Problem statement → Copy out the data word for word, without any of its pictures.

Records from a data collection:
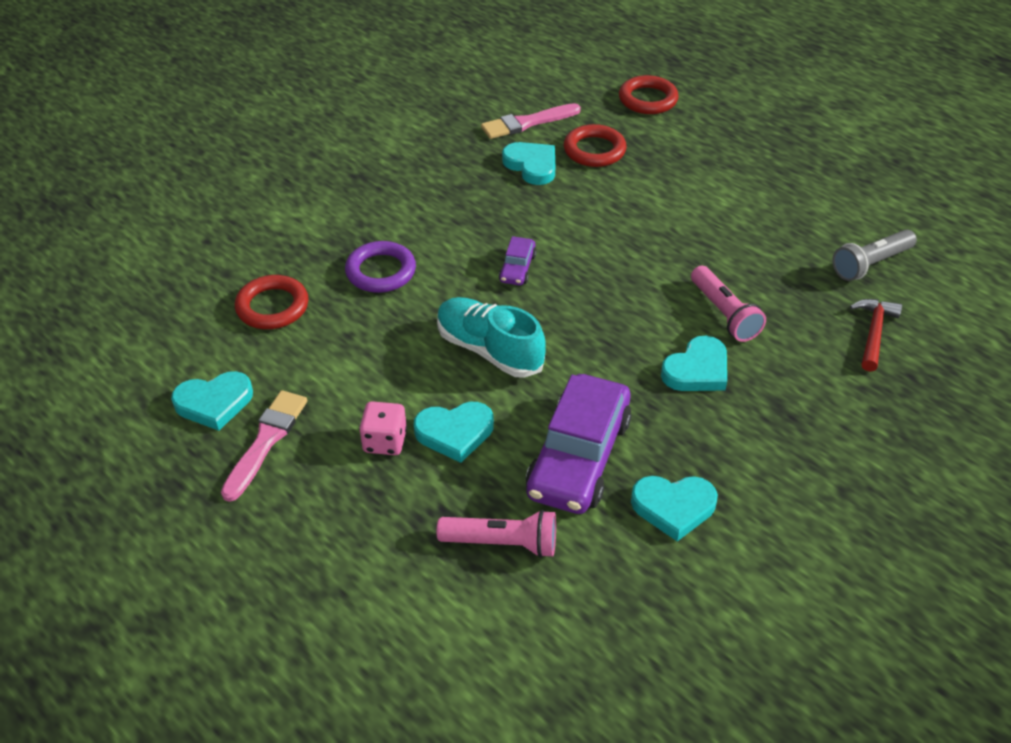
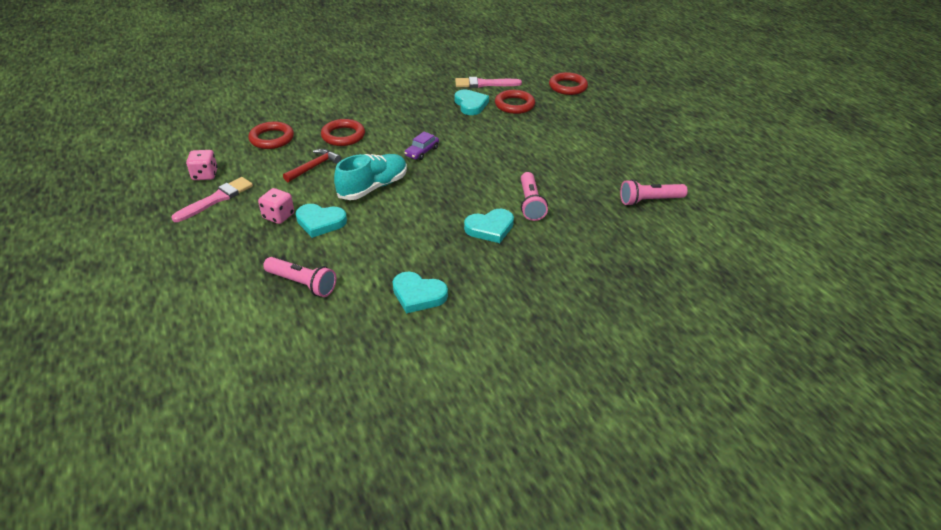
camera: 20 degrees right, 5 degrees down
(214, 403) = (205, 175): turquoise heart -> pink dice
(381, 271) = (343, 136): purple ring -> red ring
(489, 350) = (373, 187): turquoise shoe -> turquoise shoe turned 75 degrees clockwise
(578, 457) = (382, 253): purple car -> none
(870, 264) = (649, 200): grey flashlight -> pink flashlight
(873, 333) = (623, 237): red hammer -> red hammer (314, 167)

Worked solution →
camera: 20 degrees right, 5 degrees down
(214, 403) = (205, 175): turquoise heart -> pink dice
(381, 271) = (343, 136): purple ring -> red ring
(489, 350) = (373, 187): turquoise shoe -> turquoise shoe turned 75 degrees clockwise
(578, 457) = (382, 253): purple car -> none
(870, 264) = (649, 200): grey flashlight -> pink flashlight
(873, 333) = (623, 237): red hammer -> red hammer (314, 167)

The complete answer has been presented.